══ MATERIAL SUPPLIED ══

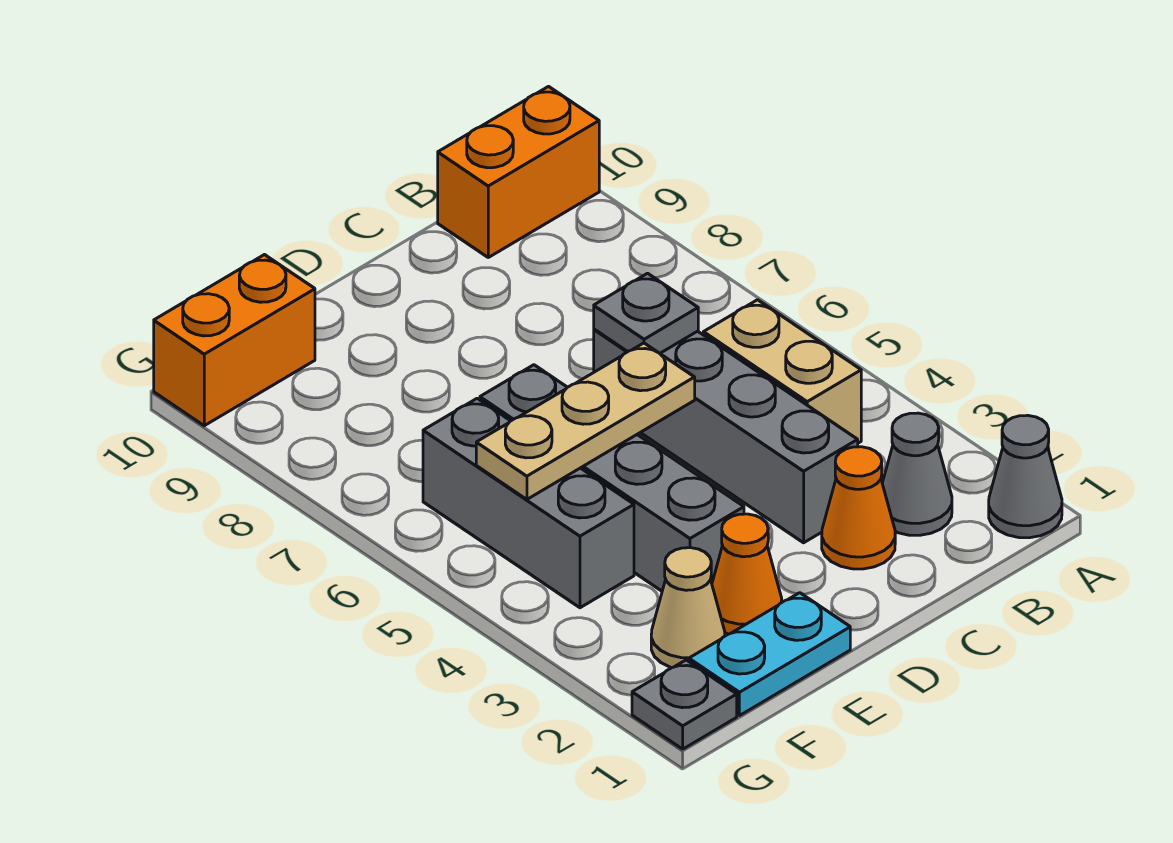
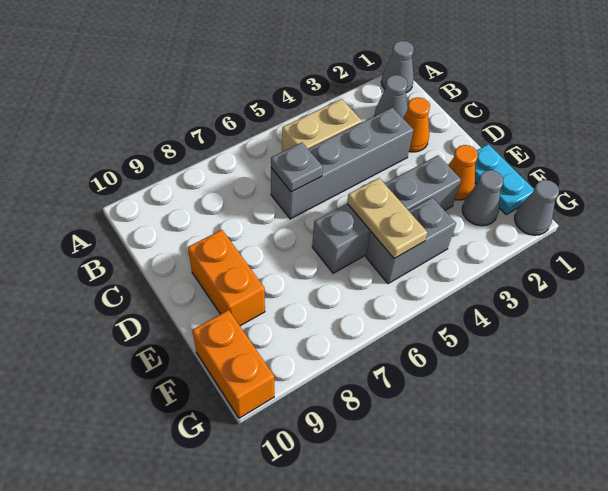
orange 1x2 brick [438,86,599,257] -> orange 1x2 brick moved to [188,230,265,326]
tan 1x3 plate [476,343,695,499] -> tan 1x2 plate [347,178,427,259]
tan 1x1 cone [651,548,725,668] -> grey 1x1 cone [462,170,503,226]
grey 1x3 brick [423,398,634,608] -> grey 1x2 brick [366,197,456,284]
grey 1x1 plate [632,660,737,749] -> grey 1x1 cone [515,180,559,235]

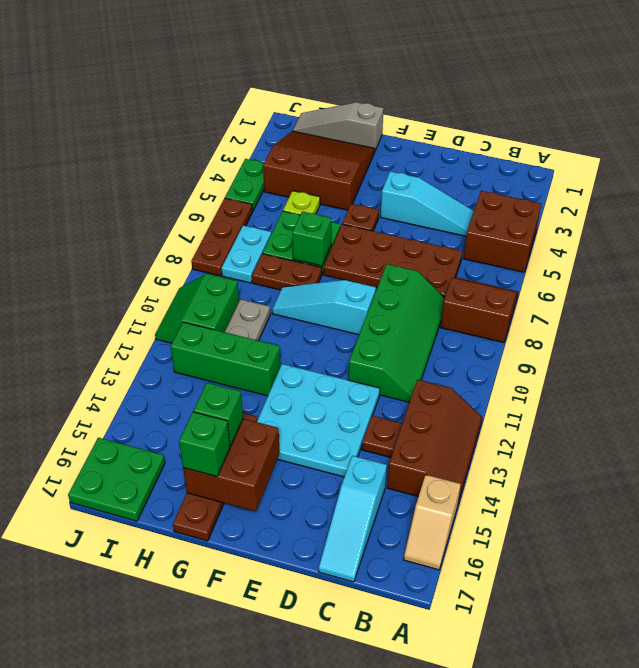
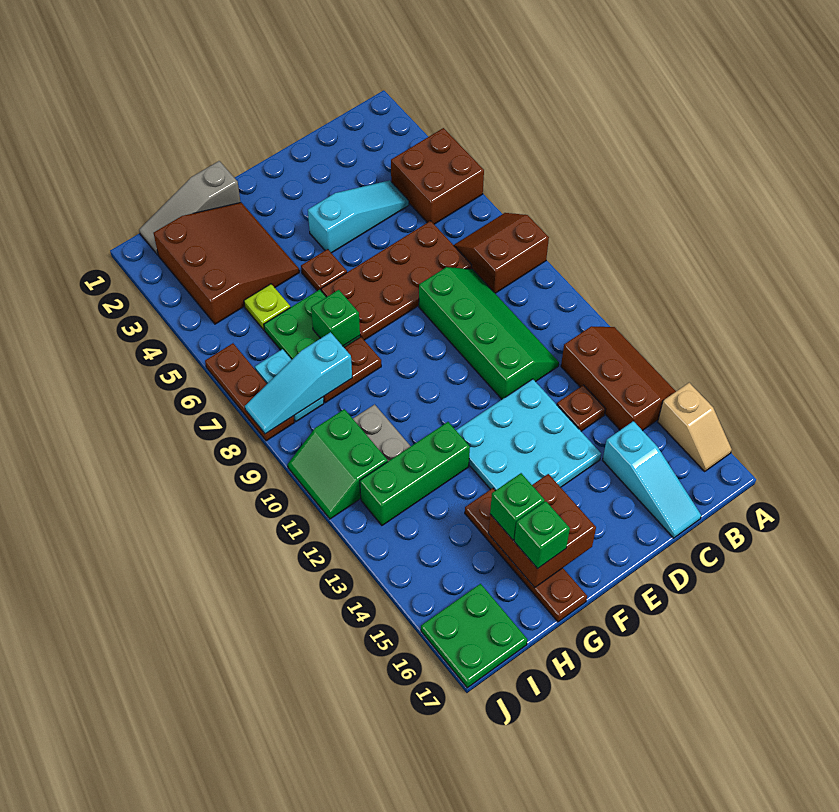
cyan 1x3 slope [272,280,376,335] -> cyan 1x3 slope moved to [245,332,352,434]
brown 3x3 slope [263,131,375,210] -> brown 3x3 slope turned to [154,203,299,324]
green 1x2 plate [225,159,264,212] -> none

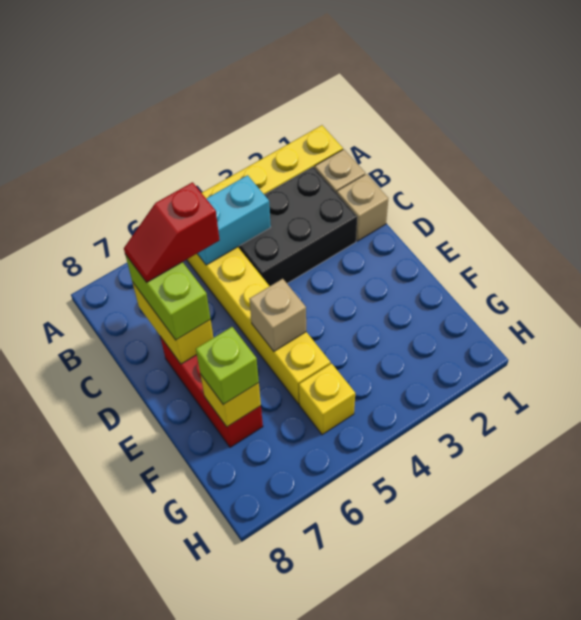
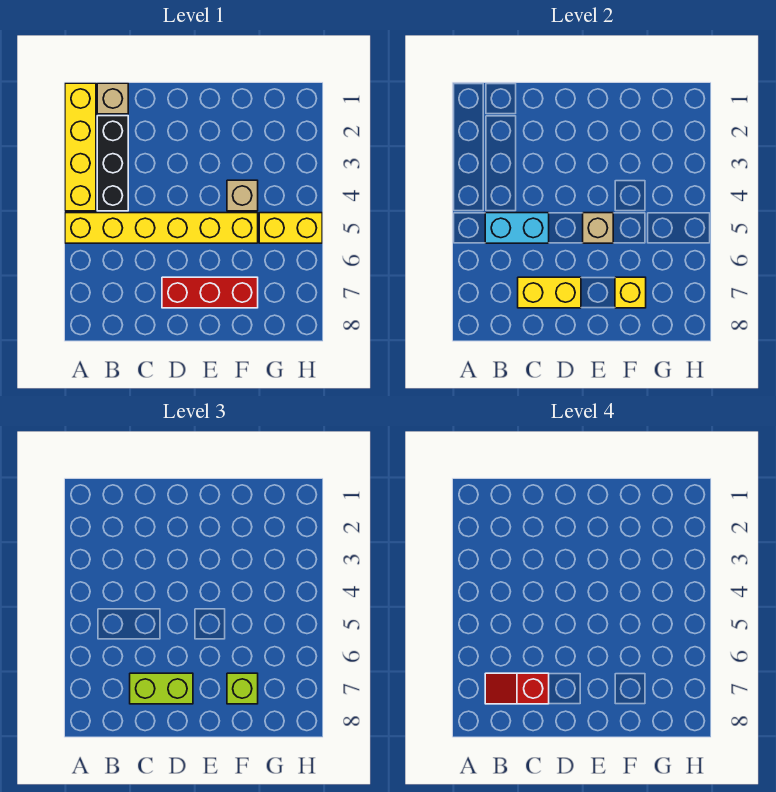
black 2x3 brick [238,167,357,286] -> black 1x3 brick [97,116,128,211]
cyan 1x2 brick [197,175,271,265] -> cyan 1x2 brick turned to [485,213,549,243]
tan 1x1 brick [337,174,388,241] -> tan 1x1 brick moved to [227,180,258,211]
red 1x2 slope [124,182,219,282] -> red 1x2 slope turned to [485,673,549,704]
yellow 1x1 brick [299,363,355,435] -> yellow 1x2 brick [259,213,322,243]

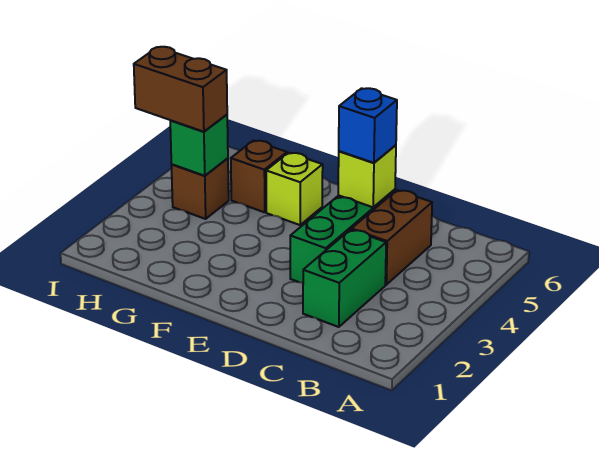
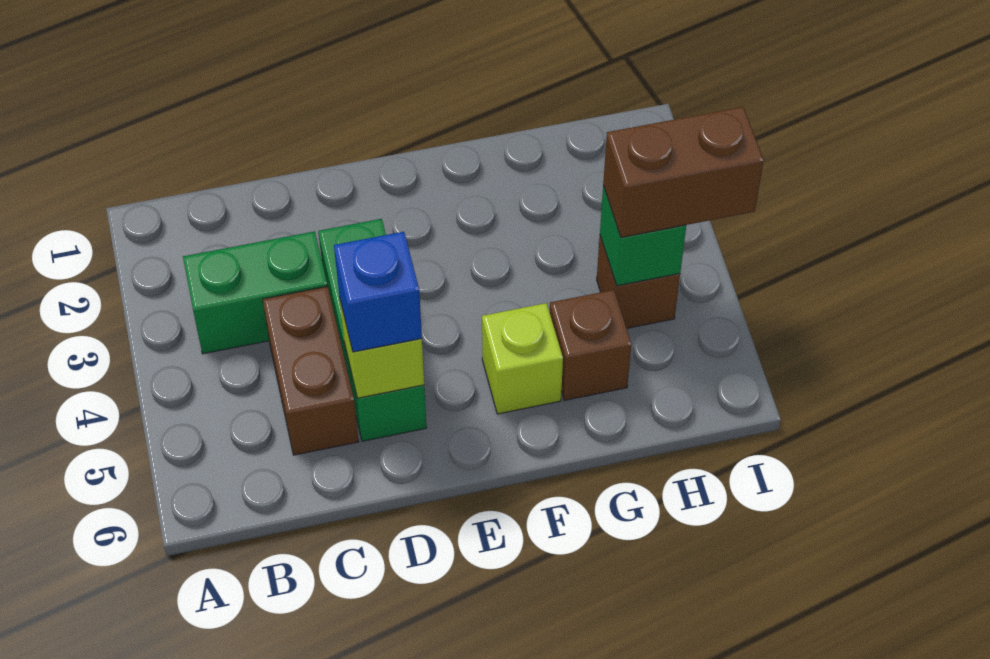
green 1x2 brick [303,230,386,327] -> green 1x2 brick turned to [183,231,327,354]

═══
══ MATERIAL SUPPLIED ══

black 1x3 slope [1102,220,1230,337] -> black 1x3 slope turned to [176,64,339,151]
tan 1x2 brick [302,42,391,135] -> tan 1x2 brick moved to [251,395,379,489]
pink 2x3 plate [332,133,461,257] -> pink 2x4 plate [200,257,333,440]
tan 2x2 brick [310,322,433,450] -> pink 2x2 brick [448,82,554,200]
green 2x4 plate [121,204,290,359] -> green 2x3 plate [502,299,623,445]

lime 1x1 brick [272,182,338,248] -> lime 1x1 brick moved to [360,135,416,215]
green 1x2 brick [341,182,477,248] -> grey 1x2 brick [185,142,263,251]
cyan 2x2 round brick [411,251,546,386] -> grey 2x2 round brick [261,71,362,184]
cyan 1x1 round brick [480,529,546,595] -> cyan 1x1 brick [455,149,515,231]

═══

**YOUR GOAL**: Using the entries above, transcribe exactly from the line that has "cyan 1x3 slope [272,280,376,335]" through the line that has "red 1x2 slope [124,182,219,282]". Pictures are dropped.

**WRITTEN SOLUTION**:
cyan 1x3 slope [272,280,376,335] -> cyan 1x3 slope moved to [245,332,352,434]
brown 3x3 slope [263,131,375,210] -> brown 3x3 slope turned to [154,203,299,324]
green 1x2 plate [225,159,264,212] -> none

black 2x3 brick [238,167,357,286] -> black 1x3 brick [97,116,128,211]
cyan 1x2 brick [197,175,271,265] -> cyan 1x2 brick turned to [485,213,549,243]
tan 1x1 brick [337,174,388,241] -> tan 1x1 brick moved to [227,180,258,211]
red 1x2 slope [124,182,219,282] -> red 1x2 slope turned to [485,673,549,704]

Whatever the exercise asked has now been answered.